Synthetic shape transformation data

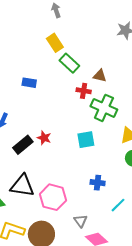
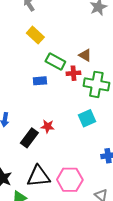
green rectangle: (69, 63) -> (55, 62), moved
brown triangle: (100, 76) -> (85, 55), turned 32
blue rectangle: (29, 83) -> (40, 81), moved

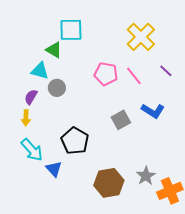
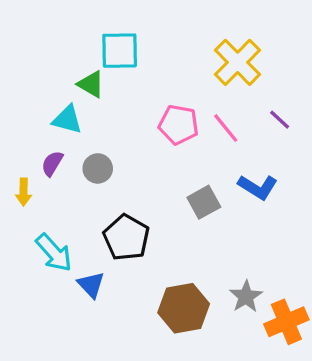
gray circle: (57, 88) -> (98, 168), moved
yellow arrow: (26, 118) -> (24, 192), moved

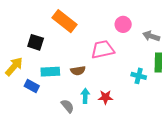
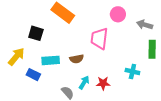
pink trapezoid: (103, 50) -> (99, 38), turned -70
cyan cross: (139, 76) -> (132, 72), moved
cyan arrow: (85, 96) -> (84, 82), turned 32

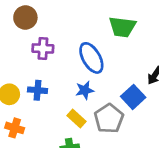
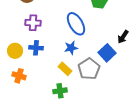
purple cross: (43, 48) -> (33, 23), moved

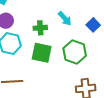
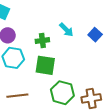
green hexagon: (75, 52) -> (62, 93), moved

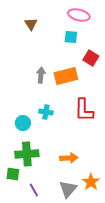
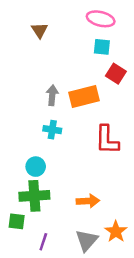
cyan square: (71, 37) -> (102, 47), moved
cyan cross: (46, 112) -> (52, 130), moved
cyan circle: (23, 123) -> (36, 167), moved
purple line: (34, 190) -> (43, 242), turned 48

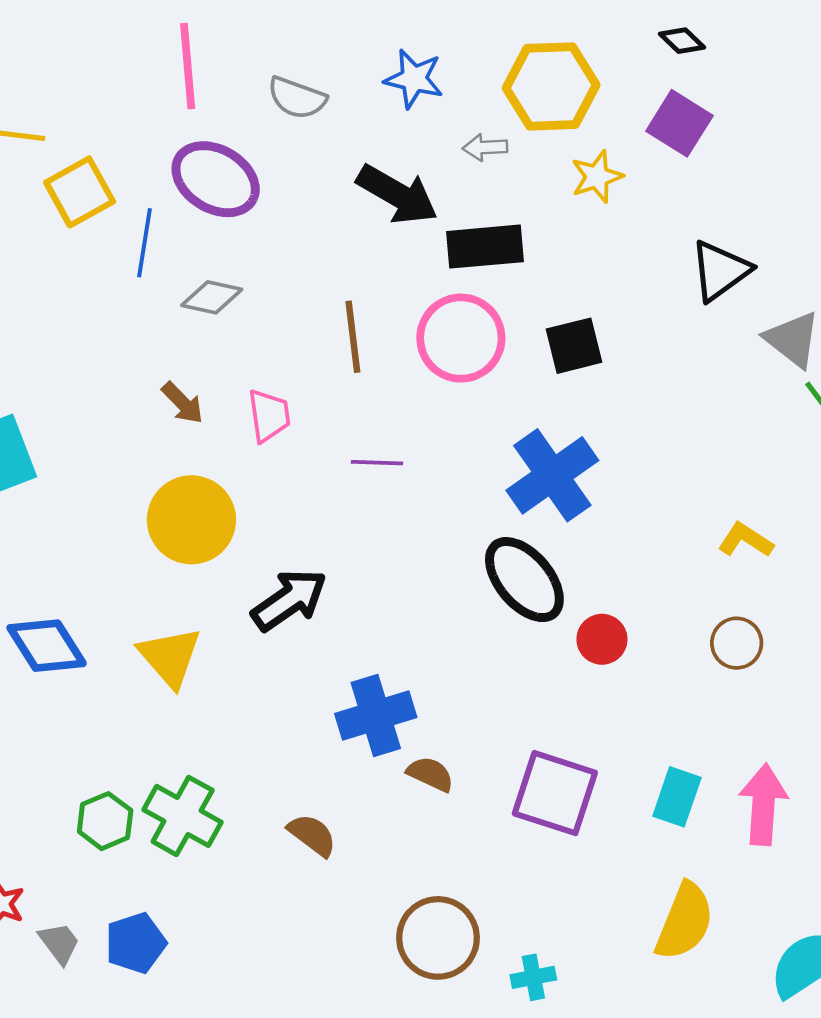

• **What is required**: With the pictures left out, copy exactly the lines above from the line containing "yellow arrow: (26, 118) -> (24, 192), moved" through the last line of the entries.

• **Response for this exercise**:
yellow arrow: (26, 118) -> (24, 192), moved

pink trapezoid: (103, 50) -> (99, 38), turned -70
cyan cross: (139, 76) -> (132, 72), moved
cyan arrow: (85, 96) -> (84, 82), turned 32

purple cross: (43, 48) -> (33, 23), moved

green hexagon: (75, 52) -> (62, 93), moved

cyan square: (71, 37) -> (102, 47), moved
cyan cross: (46, 112) -> (52, 130), moved
cyan circle: (23, 123) -> (36, 167), moved
purple line: (34, 190) -> (43, 242), turned 48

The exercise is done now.